◆ PROBLEM REQUIREMENTS
Give the data back exactly. Leave out any images.

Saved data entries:
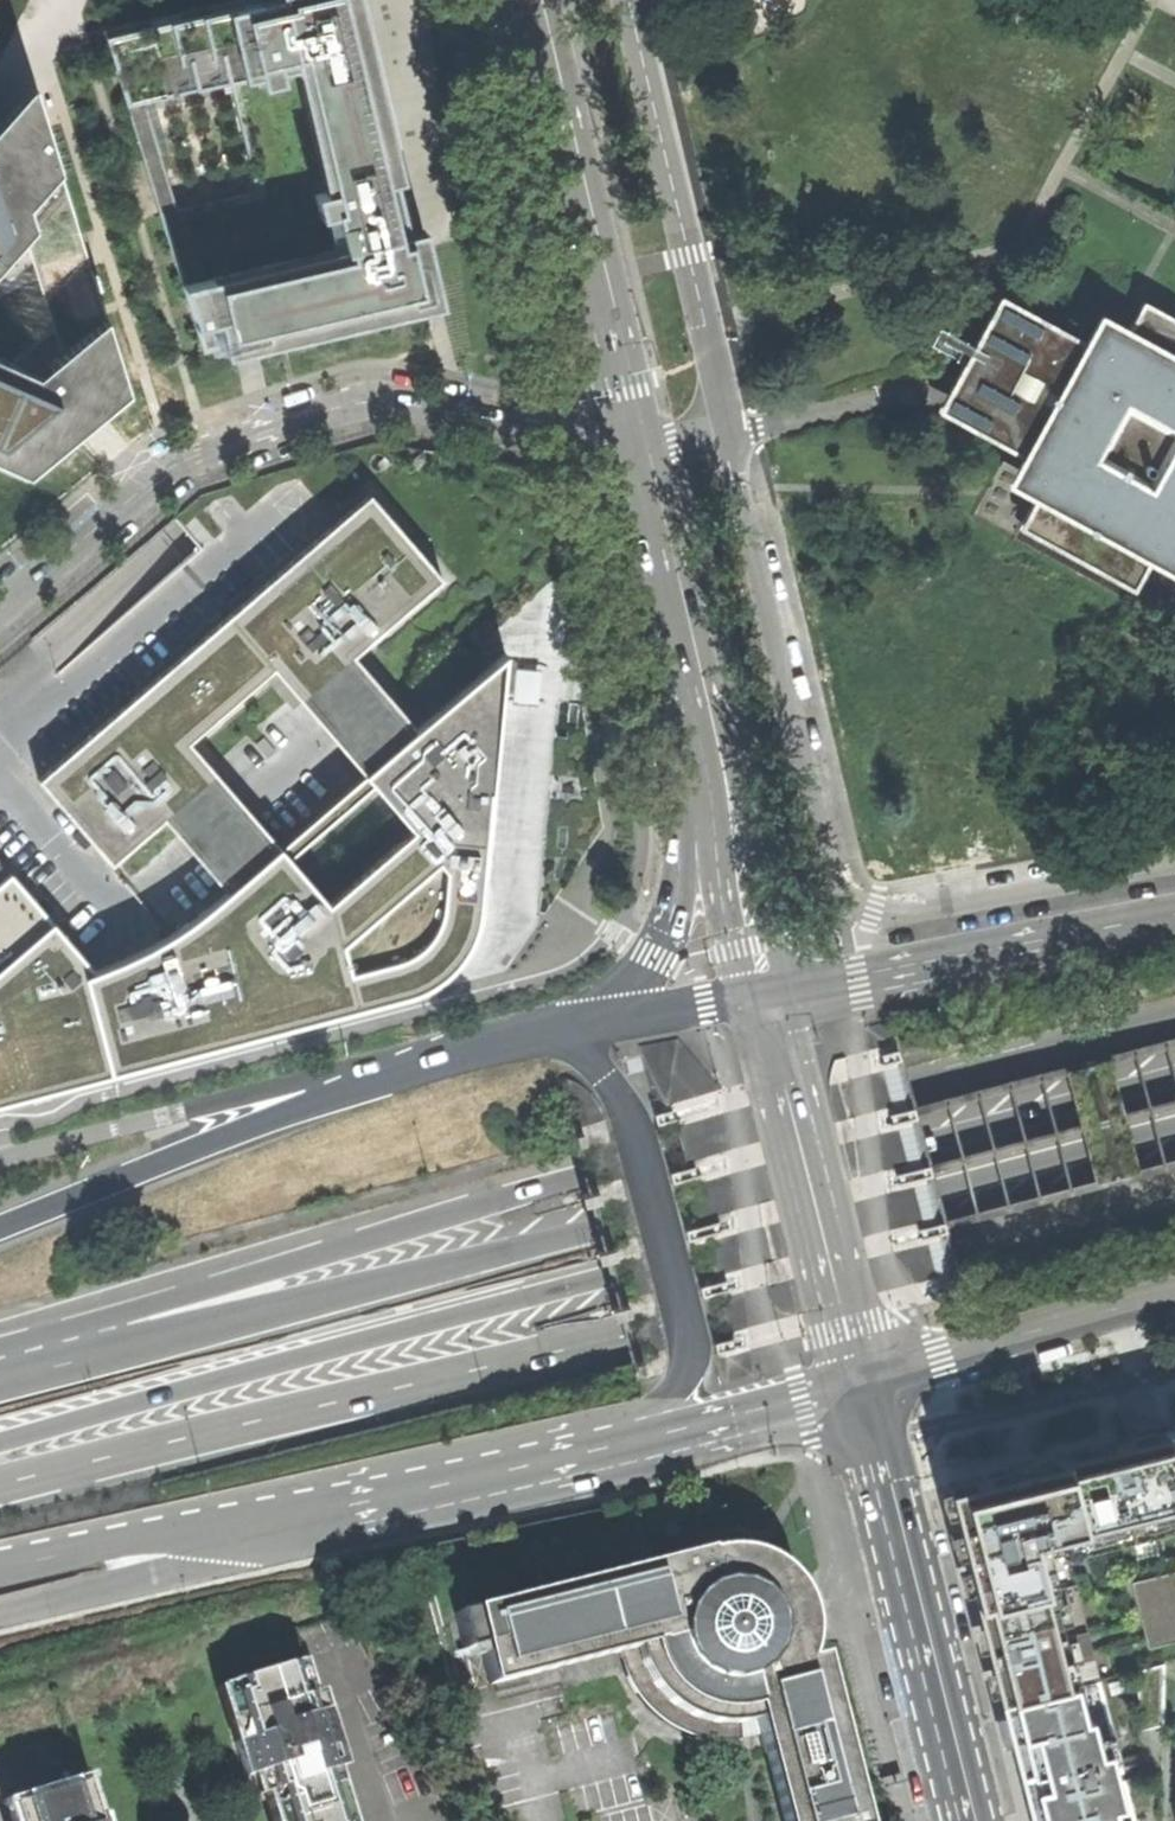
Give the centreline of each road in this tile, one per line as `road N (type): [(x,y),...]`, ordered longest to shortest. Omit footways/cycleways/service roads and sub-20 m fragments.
road 1 (trunk): [(0,1445),(1174,1130)]
road 2 (secondary): [(0,1485),(1174,1197)]
road 3 (primary): [(1174,1019),(544,1189),(125,1317),(67,1353)]
road 4 (trunk): [(1174,1078),(214,1329),(67,1353)]
road 5 (unclassified): [(0,613),(176,466),(330,409),(393,402),(625,431)]
road 6 (secondary): [(635,1438),(682,1390),(691,1357),(613,1078),(563,1027)]
road 7 (secondary): [(868,1382),(968,1820)]
road 8 (secondary): [(517,0),(625,431)]
road 9 (secondary): [(1174,915),(857,983),(764,993)]
road 10 (trunk): [(386,1071),(0,1227)]
road 11 (secondary): [(764,993),(868,1382)]
road 12 (tertiary): [(386,1071),(213,1095),(0,1154)]
road 13 (secondary): [(625,431),(701,801)]
road 14 (secondary): [(291,1512),(635,1438)]
road 15 (secondary): [(868,1382),(943,1352),(1174,1291)]
road 16 (residential): [(0,1619),(173,1574),(291,1512)]
road 17 (secondary): [(0,1568),(291,1512)]
road 18 (secondary): [(701,801),(665,945),(563,1027)]
road 19 (secondary): [(635,1438),(807,1406),(868,1382)]
road 20 (secondary): [(764,993),(563,1027)]
road 21 (secondary): [(701,801),(764,993)]
road 22 (secondary): [(563,1027),(386,1071)]

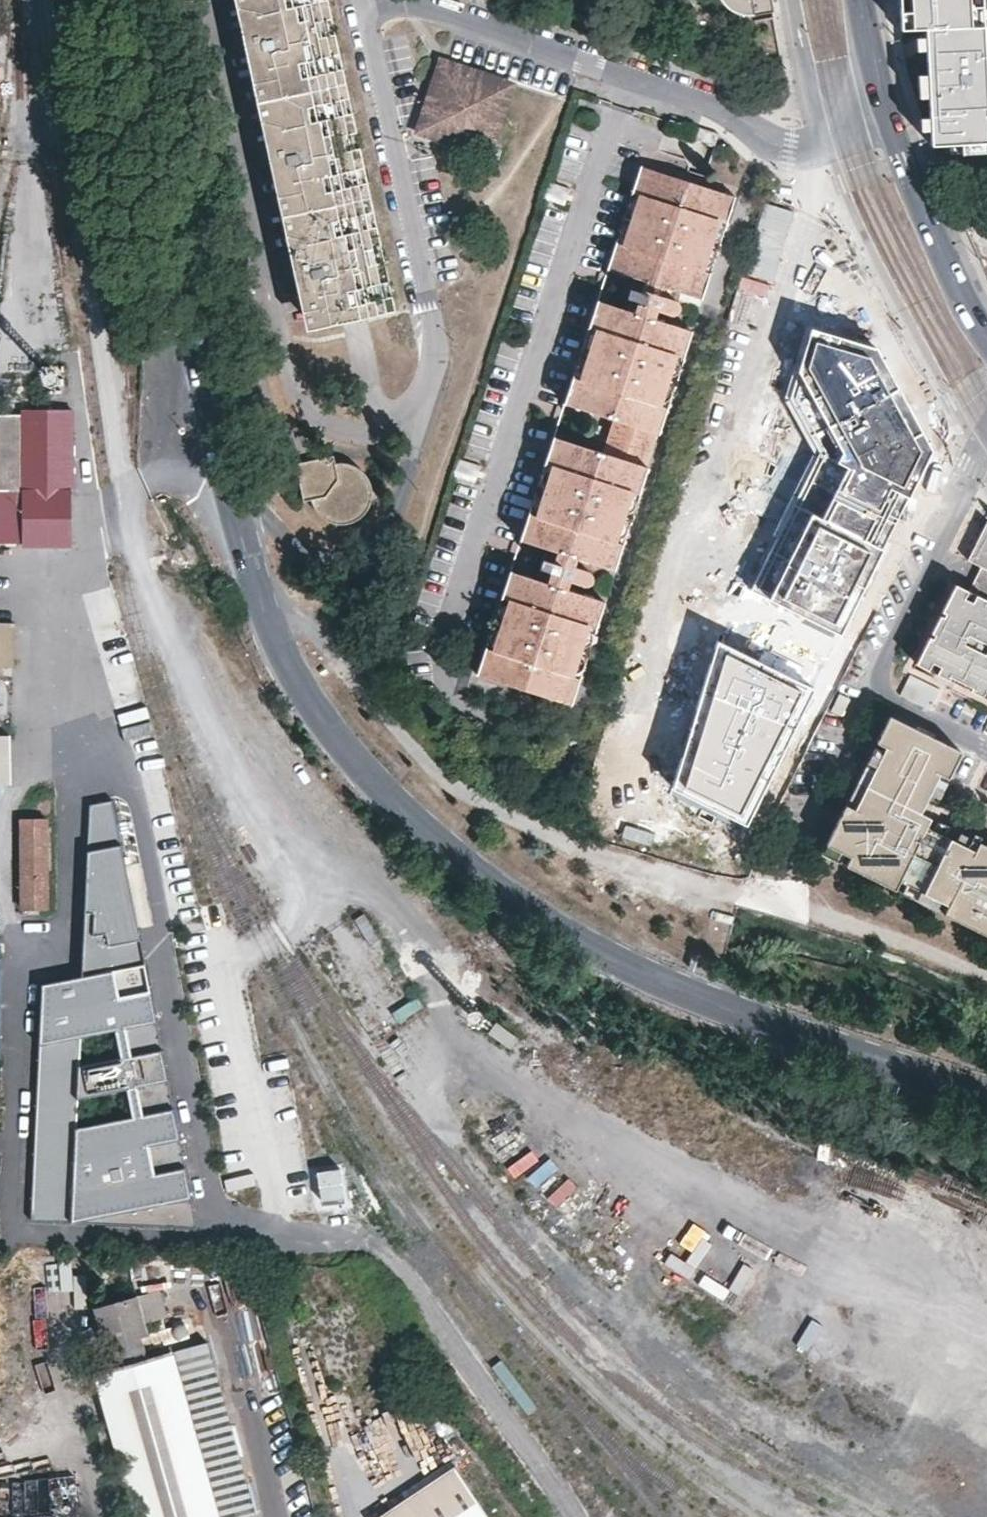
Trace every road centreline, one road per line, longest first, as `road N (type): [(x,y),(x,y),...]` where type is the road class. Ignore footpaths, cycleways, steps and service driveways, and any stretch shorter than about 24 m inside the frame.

◆ OUTPUT
Give the centreline of each road in this tile, one per line as `road N (type): [(x,y),...]`, ordered longest to shortest. Omit footways/cycleways/service roads and sub-20 m fragments.
road 1 (trunk): [(0,1445),(1174,1130)]
road 2 (secondary): [(0,1485),(1174,1197)]
road 3 (primary): [(1174,1019),(544,1189),(125,1317),(67,1353)]
road 4 (trunk): [(1174,1078),(214,1329),(67,1353)]
road 5 (unclassified): [(0,613),(176,466),(330,409),(393,402),(625,431)]
road 6 (secondary): [(635,1438),(682,1390),(691,1357),(613,1078),(563,1027)]
road 7 (secondary): [(868,1382),(968,1820)]
road 8 (secondary): [(517,0),(625,431)]
road 9 (secondary): [(1174,915),(857,983),(764,993)]
road 10 (trunk): [(386,1071),(0,1227)]
road 11 (secondary): [(764,993),(868,1382)]
road 12 (tertiary): [(386,1071),(213,1095),(0,1154)]
road 13 (secondary): [(625,431),(701,801)]
road 14 (secondary): [(291,1512),(635,1438)]
road 15 (secondary): [(868,1382),(943,1352),(1174,1291)]
road 16 (residential): [(0,1619),(173,1574),(291,1512)]
road 17 (secondary): [(0,1568),(291,1512)]
road 18 (secondary): [(701,801),(665,945),(563,1027)]
road 19 (secondary): [(635,1438),(807,1406),(868,1382)]
road 20 (secondary): [(764,993),(563,1027)]
road 21 (secondary): [(701,801),(764,993)]
road 22 (secondary): [(563,1027),(386,1071)]

Trace every road centreline, one road per line, longest first, as `road N (type): [(x,y),(x,y),...]` where type is the road class. Ignore footpaths, cycleways, steps and service driveways, and any stretch shorter than about 24 m inside the frame.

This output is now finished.